WHAT YOU SHOULD DO: Starting at the line with "Mask anything matching" in it, reproduce each line below through the last one, exactly, and include nothing else.

INFORMATION GIVEN:
Begin
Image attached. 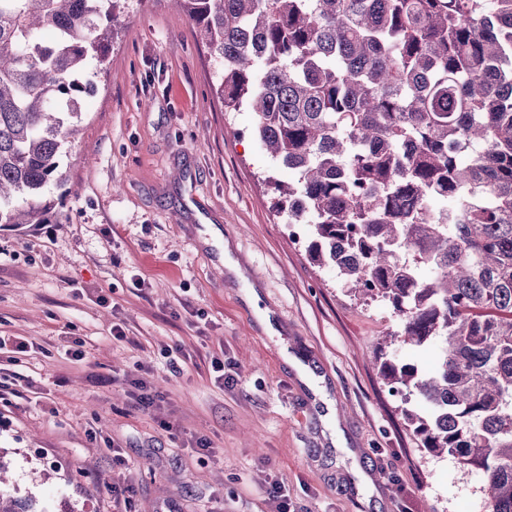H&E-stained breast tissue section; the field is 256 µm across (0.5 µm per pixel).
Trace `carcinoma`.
<instances>
[{
  "label": "carcinoma",
  "mask_w": 512,
  "mask_h": 512,
  "mask_svg": "<svg viewBox=\"0 0 512 512\" xmlns=\"http://www.w3.org/2000/svg\"><path fill=\"white\" fill-rule=\"evenodd\" d=\"M273 165L271 210L308 219L311 262L383 297L425 375L384 361L422 447L484 473L512 512V0H172ZM125 0H0V224H49ZM424 264L432 275L422 278ZM0 512H39L0 494Z\"/></svg>",
  "instance_id": "1"
}]
</instances>
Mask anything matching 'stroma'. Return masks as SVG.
I'll return each mask as SVG.
<instances>
[{
	"instance_id": "obj_1",
	"label": "stroma",
	"mask_w": 512,
	"mask_h": 512,
	"mask_svg": "<svg viewBox=\"0 0 512 512\" xmlns=\"http://www.w3.org/2000/svg\"><path fill=\"white\" fill-rule=\"evenodd\" d=\"M105 57L55 222L0 226V336L26 345L0 352L16 392L0 404L5 493L40 512H115L125 489L132 512H271L275 478L295 512H486L482 470L420 448L401 415L417 397L378 373L382 352L430 372L440 344L387 343L402 328L388 301L353 299L309 261L311 225L294 233L270 208L266 176H293L250 108L225 111L195 28L171 0H127ZM135 380L162 416L132 409Z\"/></svg>"
}]
</instances>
End
SOLUTION:
Mask anything matching 'stroma'. Return masks as SVG.
I'll return each mask as SVG.
<instances>
[{
	"instance_id": "obj_1",
	"label": "stroma",
	"mask_w": 512,
	"mask_h": 512,
	"mask_svg": "<svg viewBox=\"0 0 512 512\" xmlns=\"http://www.w3.org/2000/svg\"><path fill=\"white\" fill-rule=\"evenodd\" d=\"M105 57L55 222L0 226V336L26 345L0 352L16 392L0 404L5 493L40 512H115L125 489L132 512H271L275 478L295 512H486L482 470L420 448L401 415L417 397L378 373L382 352L430 372L440 344L387 343L402 328L388 301L353 299L309 261L311 225L294 233L270 208L266 176H293L250 108L225 111L195 28L171 0H127ZM135 380L162 416L132 409Z\"/></svg>"
}]
</instances>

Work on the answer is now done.